--- Data records Enclosed Below ---

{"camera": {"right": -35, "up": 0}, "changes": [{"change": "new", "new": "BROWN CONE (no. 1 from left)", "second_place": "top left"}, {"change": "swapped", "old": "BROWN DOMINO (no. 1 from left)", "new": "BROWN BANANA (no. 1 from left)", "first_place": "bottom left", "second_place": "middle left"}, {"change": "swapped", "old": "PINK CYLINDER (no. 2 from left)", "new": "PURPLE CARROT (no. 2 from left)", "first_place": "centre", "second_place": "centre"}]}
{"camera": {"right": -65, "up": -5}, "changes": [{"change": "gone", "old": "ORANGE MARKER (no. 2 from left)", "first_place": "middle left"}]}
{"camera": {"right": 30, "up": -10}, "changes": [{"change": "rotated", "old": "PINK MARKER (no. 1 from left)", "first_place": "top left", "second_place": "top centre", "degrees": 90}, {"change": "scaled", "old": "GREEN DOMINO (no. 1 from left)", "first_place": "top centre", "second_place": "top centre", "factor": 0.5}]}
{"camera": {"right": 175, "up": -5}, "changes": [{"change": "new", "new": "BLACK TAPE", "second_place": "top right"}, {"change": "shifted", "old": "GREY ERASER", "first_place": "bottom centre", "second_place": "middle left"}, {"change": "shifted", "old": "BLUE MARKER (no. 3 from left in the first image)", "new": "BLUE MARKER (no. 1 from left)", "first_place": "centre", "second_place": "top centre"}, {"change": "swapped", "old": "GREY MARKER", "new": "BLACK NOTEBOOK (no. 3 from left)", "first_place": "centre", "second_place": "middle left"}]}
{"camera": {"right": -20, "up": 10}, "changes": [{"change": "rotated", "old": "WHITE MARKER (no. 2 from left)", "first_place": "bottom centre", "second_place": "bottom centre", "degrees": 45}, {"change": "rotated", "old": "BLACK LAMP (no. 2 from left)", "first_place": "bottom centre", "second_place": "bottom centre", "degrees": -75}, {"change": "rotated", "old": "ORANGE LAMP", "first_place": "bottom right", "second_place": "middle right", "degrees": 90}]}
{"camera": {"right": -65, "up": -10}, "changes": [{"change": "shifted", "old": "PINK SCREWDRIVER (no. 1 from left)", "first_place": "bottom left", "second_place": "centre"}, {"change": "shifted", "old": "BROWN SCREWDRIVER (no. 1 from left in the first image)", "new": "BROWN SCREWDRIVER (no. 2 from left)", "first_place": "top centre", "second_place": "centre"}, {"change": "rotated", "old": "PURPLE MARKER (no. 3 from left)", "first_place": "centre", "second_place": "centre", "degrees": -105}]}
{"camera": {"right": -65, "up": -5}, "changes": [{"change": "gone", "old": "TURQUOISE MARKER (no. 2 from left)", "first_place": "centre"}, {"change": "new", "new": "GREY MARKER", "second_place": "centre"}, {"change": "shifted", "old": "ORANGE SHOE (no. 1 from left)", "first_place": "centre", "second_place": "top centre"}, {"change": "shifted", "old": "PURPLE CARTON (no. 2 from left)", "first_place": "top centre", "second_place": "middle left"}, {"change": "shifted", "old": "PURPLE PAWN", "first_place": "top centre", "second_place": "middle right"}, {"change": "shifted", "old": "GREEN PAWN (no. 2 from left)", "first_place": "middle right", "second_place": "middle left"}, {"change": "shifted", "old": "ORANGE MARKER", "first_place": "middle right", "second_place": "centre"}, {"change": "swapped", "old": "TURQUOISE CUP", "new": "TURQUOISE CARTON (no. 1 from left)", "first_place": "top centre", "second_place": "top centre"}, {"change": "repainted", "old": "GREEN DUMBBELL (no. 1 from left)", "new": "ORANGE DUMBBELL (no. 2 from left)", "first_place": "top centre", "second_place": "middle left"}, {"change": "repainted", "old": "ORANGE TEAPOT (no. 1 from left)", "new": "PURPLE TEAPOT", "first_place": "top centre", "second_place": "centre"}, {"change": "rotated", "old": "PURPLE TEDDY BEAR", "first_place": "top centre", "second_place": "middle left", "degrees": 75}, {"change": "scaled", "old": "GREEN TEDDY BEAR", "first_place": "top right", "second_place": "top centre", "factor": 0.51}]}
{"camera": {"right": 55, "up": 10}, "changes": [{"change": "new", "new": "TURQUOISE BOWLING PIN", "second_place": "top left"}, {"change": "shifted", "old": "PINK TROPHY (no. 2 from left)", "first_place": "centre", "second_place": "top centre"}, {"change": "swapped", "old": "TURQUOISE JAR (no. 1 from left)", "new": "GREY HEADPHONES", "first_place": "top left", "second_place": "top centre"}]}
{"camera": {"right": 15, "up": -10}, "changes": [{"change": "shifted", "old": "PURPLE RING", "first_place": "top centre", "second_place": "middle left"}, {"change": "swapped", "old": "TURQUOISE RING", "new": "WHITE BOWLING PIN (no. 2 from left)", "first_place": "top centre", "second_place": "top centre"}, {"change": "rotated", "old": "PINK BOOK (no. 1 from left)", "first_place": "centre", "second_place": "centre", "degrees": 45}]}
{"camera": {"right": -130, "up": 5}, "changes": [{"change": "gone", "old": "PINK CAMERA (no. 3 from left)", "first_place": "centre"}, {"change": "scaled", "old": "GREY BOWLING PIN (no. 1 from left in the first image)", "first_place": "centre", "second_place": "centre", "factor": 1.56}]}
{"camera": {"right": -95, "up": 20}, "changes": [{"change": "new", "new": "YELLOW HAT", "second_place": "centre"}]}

--- End of Enclosed Data records ---

Task directions:
Output exactly the lines from the one containing "BOOK (no. 1" through the last line of the entries, both ends included.

Answer below:
{"camera": {"right": 15, "up": -10}, "changes": [{"change": "shifted", "old": "PURPLE RING", "first_place": "top centre", "second_place": "middle left"}, {"change": "swapped", "old": "TURQUOISE RING", "new": "WHITE BOWLING PIN (no. 2 from left)", "first_place": "top centre", "second_place": "top centre"}, {"change": "rotated", "old": "PINK BOOK (no. 1 from left)", "first_place": "centre", "second_place": "centre", "degrees": 45}]}
{"camera": {"right": -130, "up": 5}, "changes": [{"change": "gone", "old": "PINK CAMERA (no. 3 from left)", "first_place": "centre"}, {"change": "scaled", "old": "GREY BOWLING PIN (no. 1 from left in the first image)", "first_place": "centre", "second_place": "centre", "factor": 1.56}]}
{"camera": {"right": -95, "up": 20}, "changes": [{"change": "new", "new": "YELLOW HAT", "second_place": "centre"}]}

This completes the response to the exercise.